* _Exercise materials_
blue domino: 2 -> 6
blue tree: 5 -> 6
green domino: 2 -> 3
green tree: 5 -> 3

==

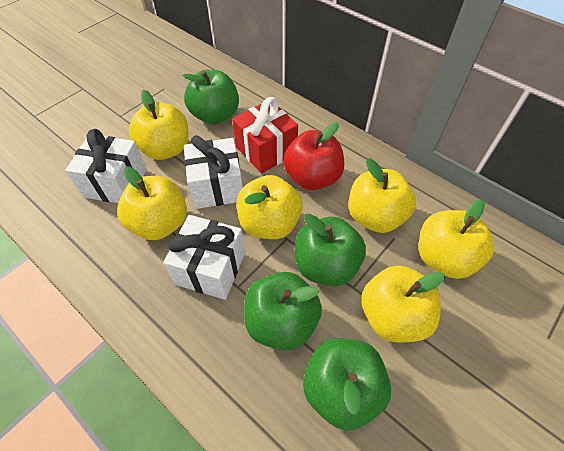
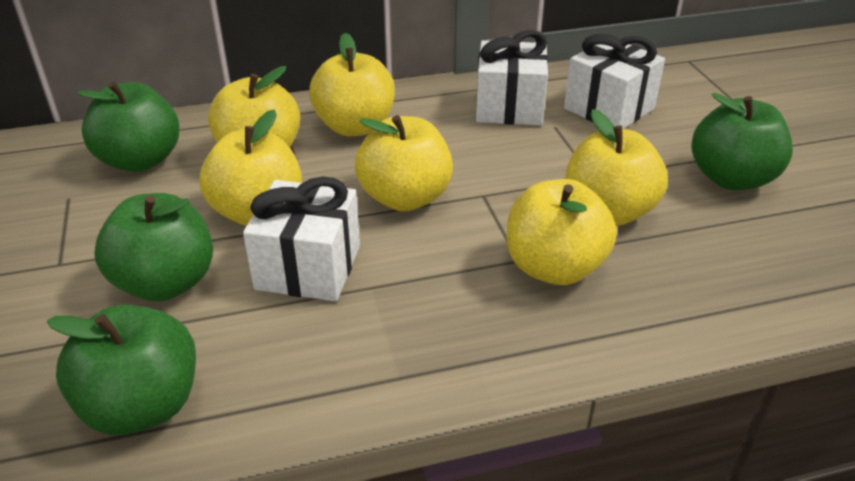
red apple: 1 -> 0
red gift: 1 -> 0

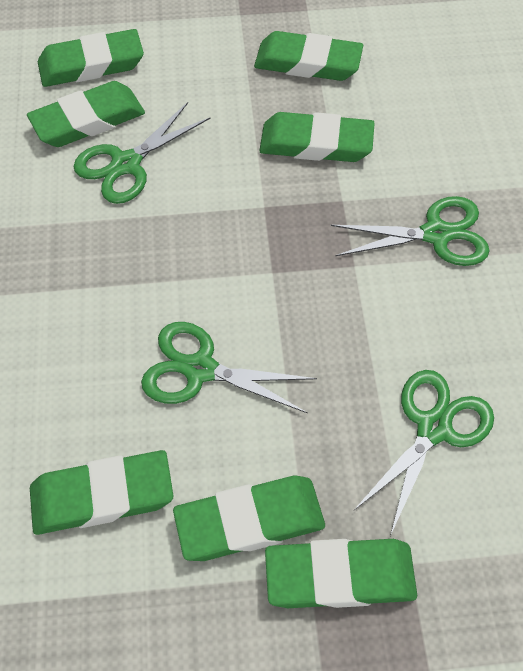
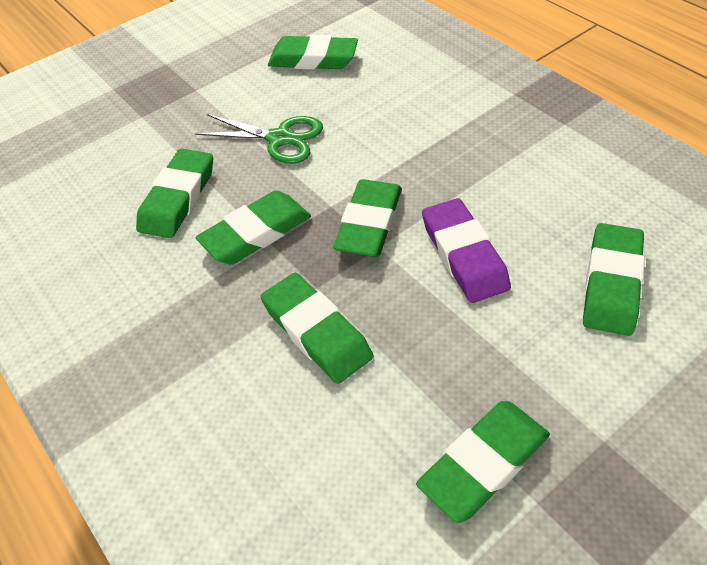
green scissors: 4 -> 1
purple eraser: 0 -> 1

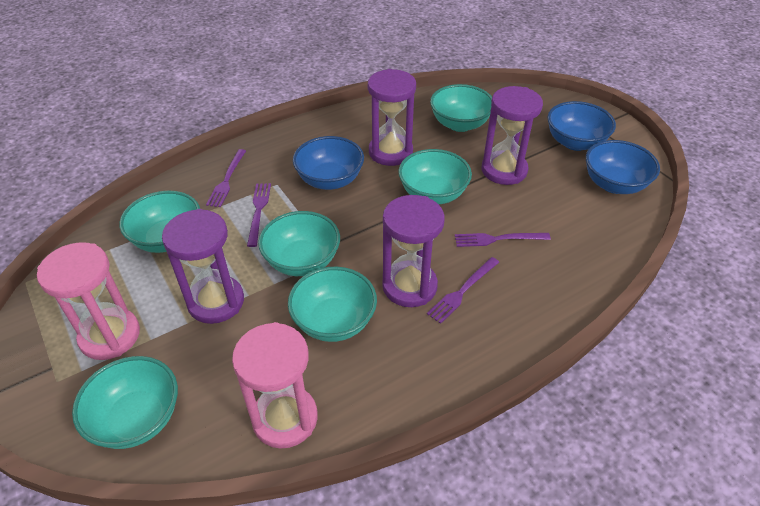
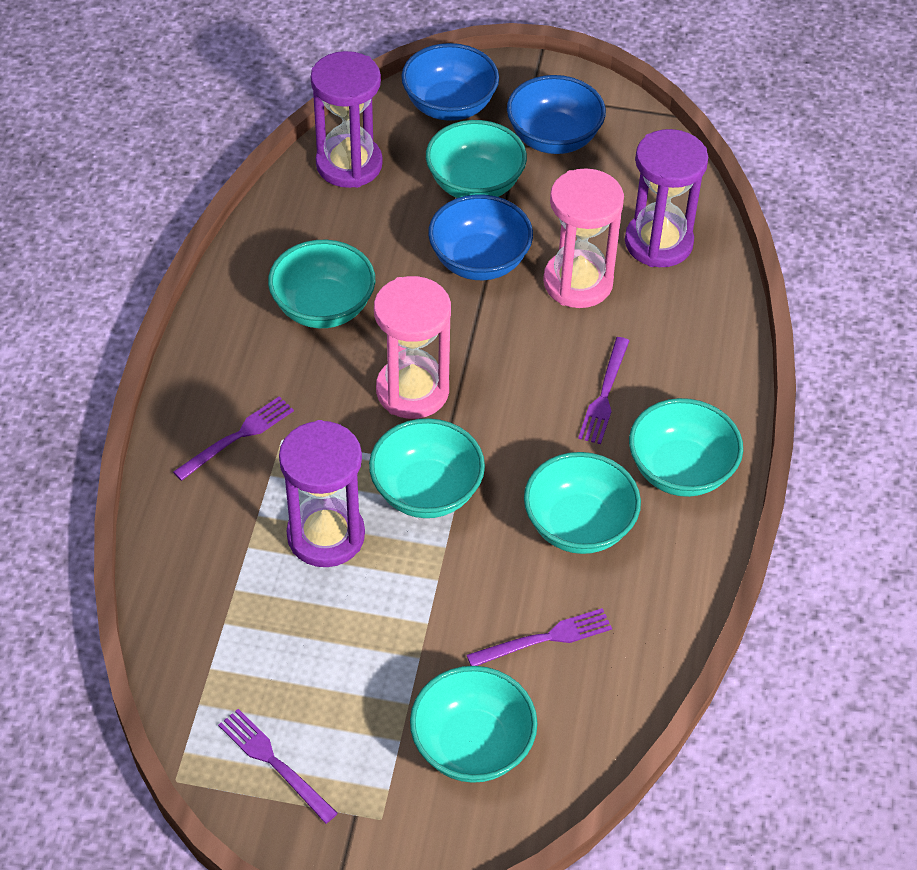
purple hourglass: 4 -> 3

* _Task prompt_
Of the lines above, output exactly those from the line bearing "blue domino: 2 -> 6" through the line bearing "green tree: 5 -> 3", inclusive.

* _Reply_
blue domino: 2 -> 6
blue tree: 5 -> 6
green domino: 2 -> 3
green tree: 5 -> 3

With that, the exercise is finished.